Records provided:
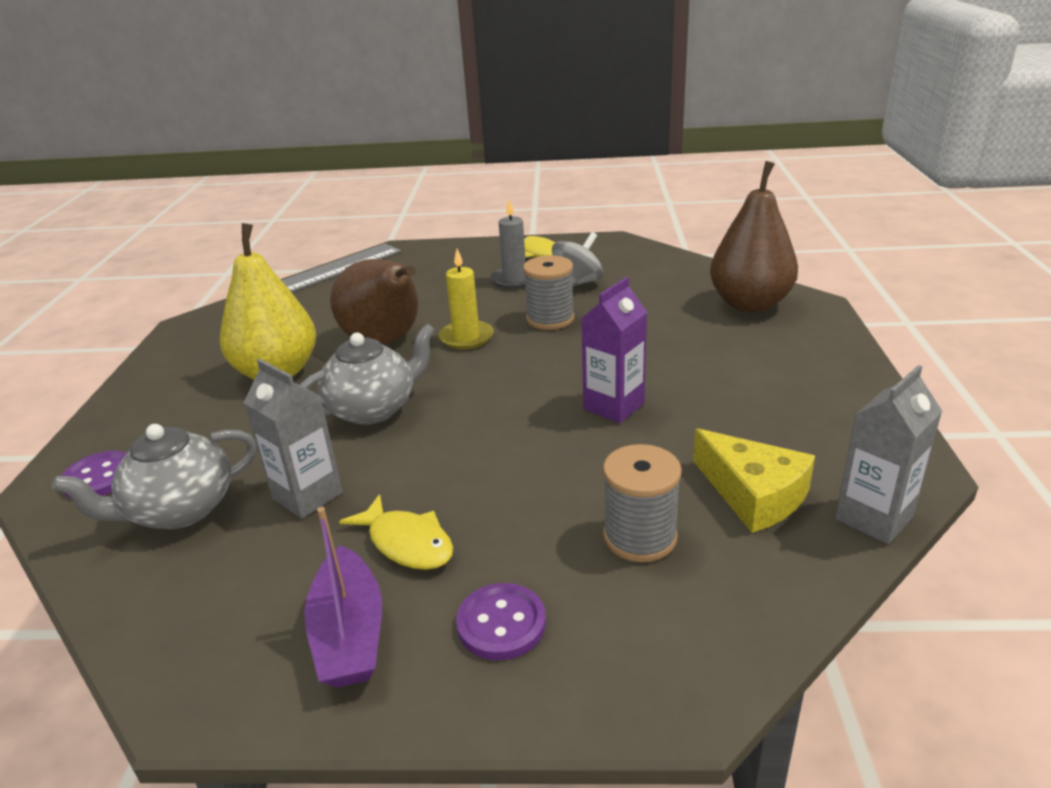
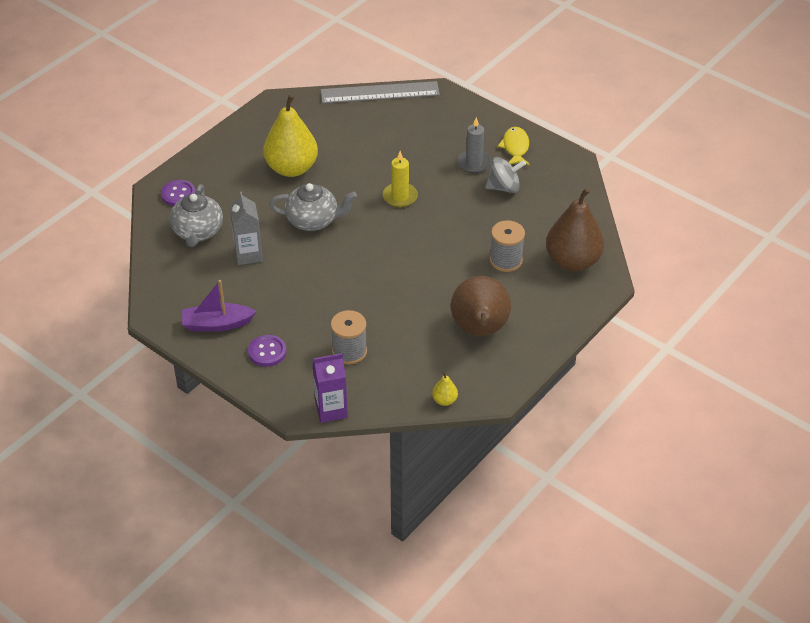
camera: 35 degrees right, 15 degrees up
(180, 510) = (198, 232): grey teapot -> grey teapot turned 90 degrees counterclockwise
(349, 633) = (217, 324): purple boat -> purple boat turned 60 degrees clockwise
(385, 342) = (359, 176): brown pear -> brown pear (479, 330)
(407, 543) = (265, 300): yellow fish -> none
(550, 319) = (456, 208): grey spool -> grey spool (506, 260)
(613, 406) = (416, 285): purple carton -> purple carton (331, 410)
(753, 494) = (414, 362): yellow cheese -> none
(874, 518) = (444, 400): grey carton -> yellow pear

Task description:
Scan the records above for the string "purple", then report every line that contains it.

Answer to the problem:
(349, 633) = (217, 324): purple boat -> purple boat turned 60 degrees clockwise
(613, 406) = (416, 285): purple carton -> purple carton (331, 410)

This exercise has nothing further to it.